#### Given material
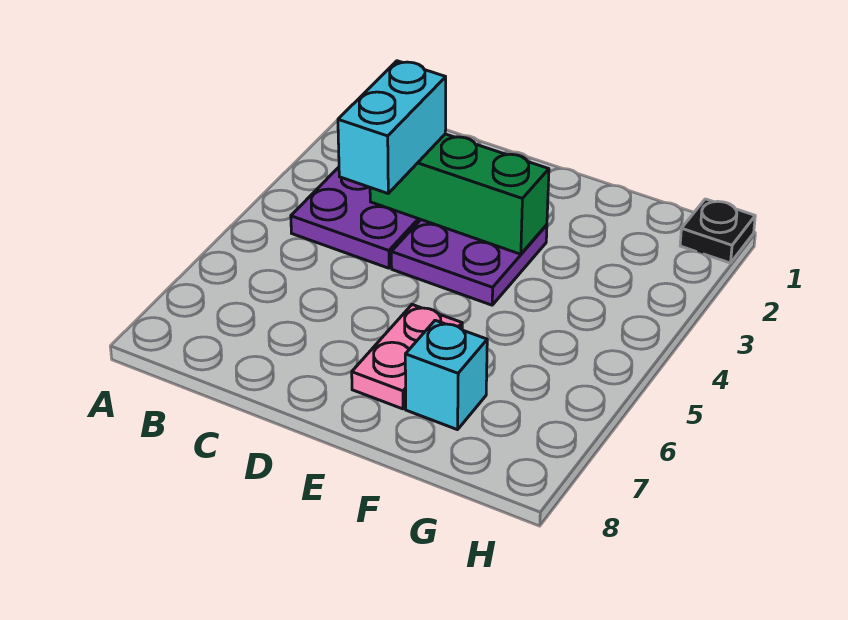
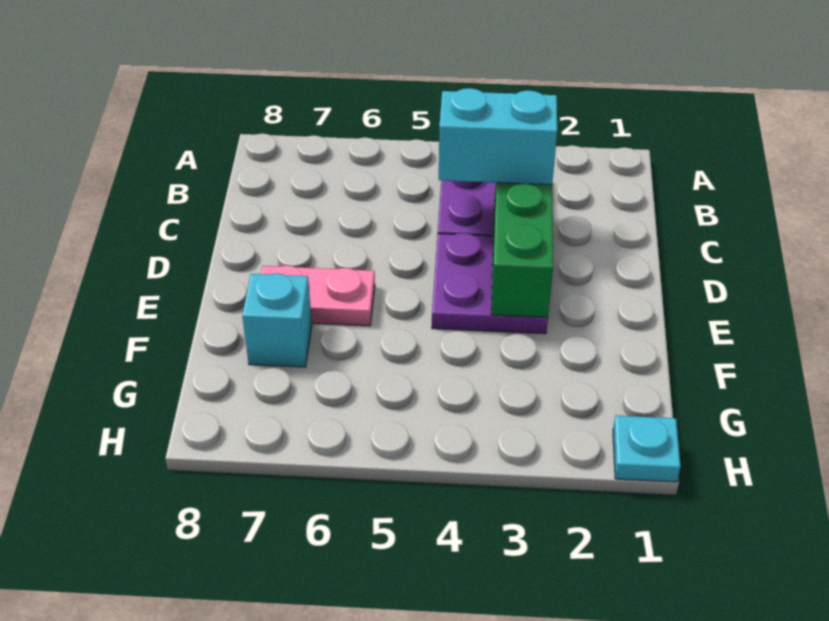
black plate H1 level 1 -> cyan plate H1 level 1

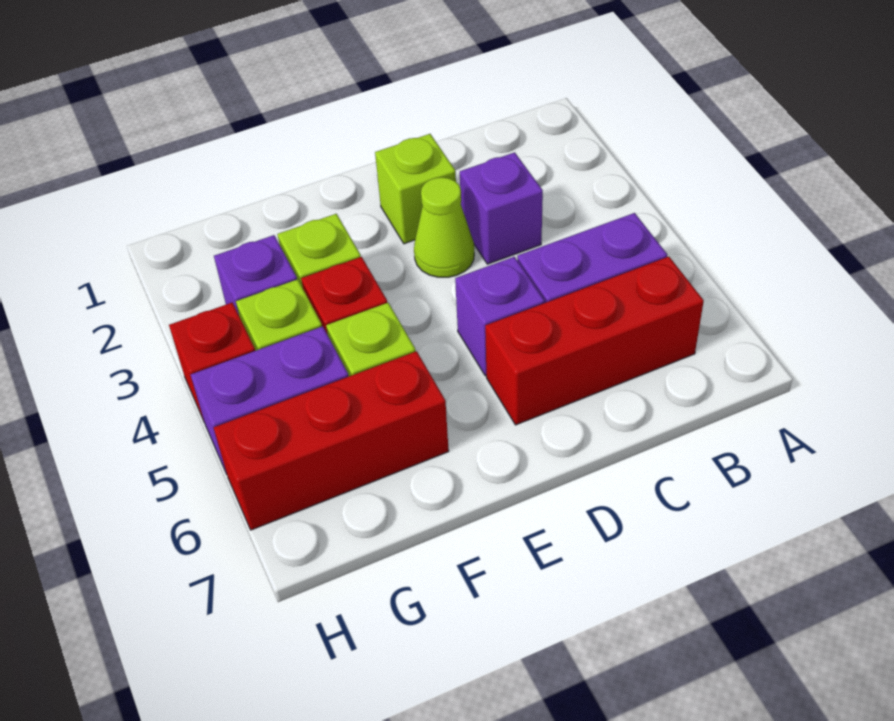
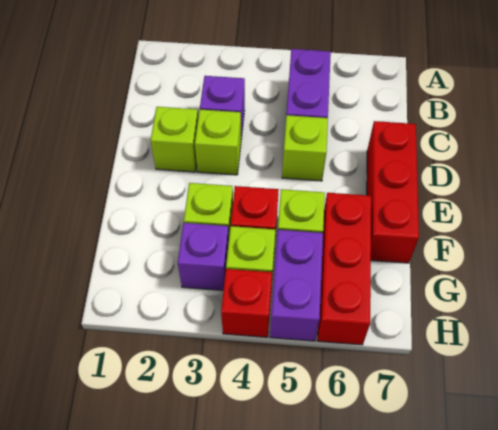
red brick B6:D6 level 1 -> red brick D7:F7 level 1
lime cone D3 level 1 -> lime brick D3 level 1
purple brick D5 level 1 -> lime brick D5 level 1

#### Exercise requirements
Whenever a line in the material contains the word "brick", copy that line.

#### Reply
red brick B6:D6 level 1 -> red brick D7:F7 level 1
lime cone D3 level 1 -> lime brick D3 level 1
purple brick D5 level 1 -> lime brick D5 level 1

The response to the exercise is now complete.